*SUPPLIED MATERIAL*
___
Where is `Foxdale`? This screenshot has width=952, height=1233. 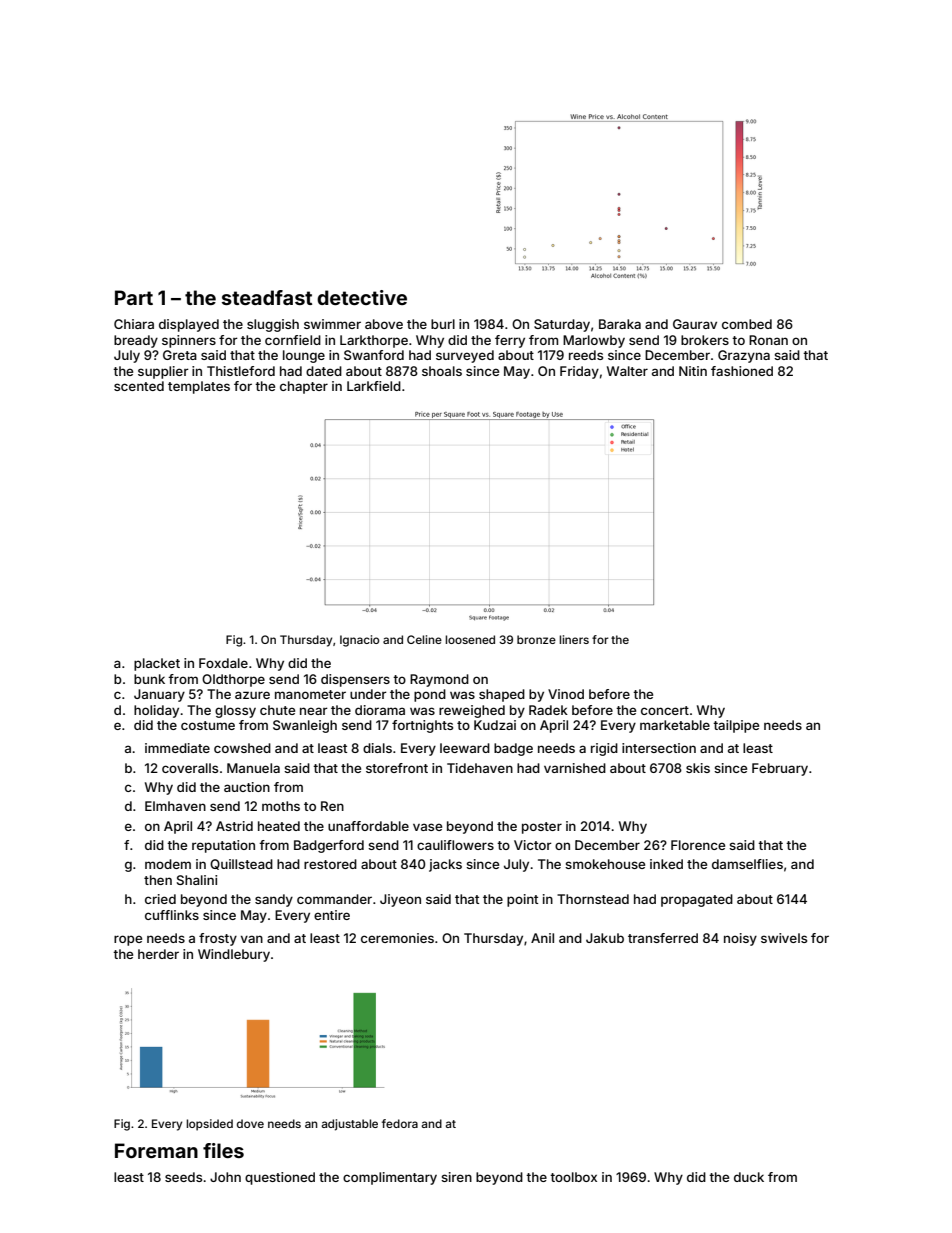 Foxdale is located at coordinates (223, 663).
___
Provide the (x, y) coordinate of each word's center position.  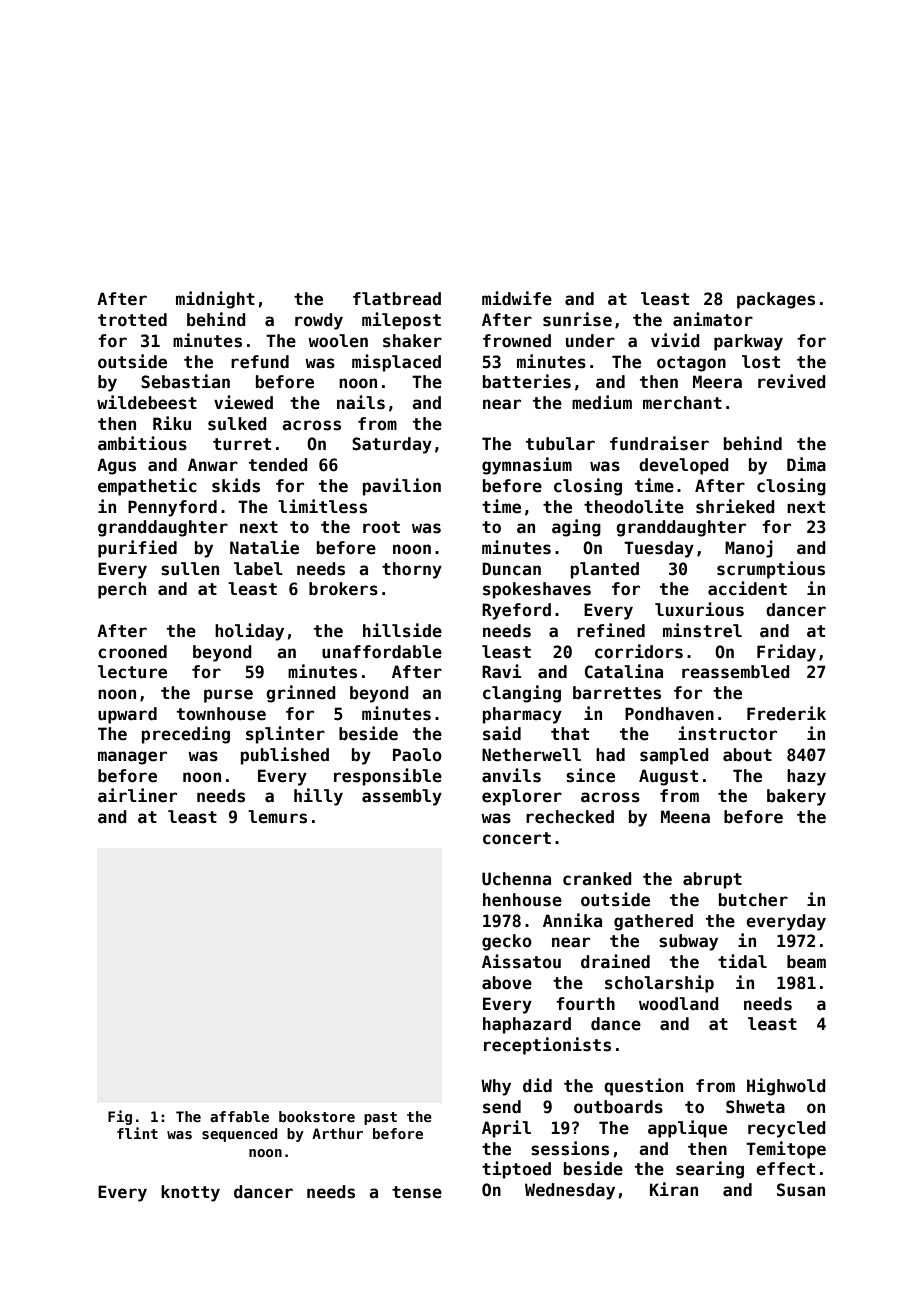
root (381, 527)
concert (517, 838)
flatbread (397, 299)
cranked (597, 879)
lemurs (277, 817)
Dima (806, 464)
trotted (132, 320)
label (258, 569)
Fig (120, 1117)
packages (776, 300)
___
*WRITTEN TASK*
Rescale the material from the line with "cranked (597, 879)" to the line with "packages (776, 300)", both included, and reproduce only those lines. Multiply each coordinate in the answers by 2.3 and round to the nearest whole number, with halves rounded up.

*EXERCISE OUTPUT*
cranked (1373, 2022)
lemurs (637, 1879)
Dima (1854, 1067)
trotted (304, 736)
label (593, 1309)
Fig (276, 2569)
packages (1785, 690)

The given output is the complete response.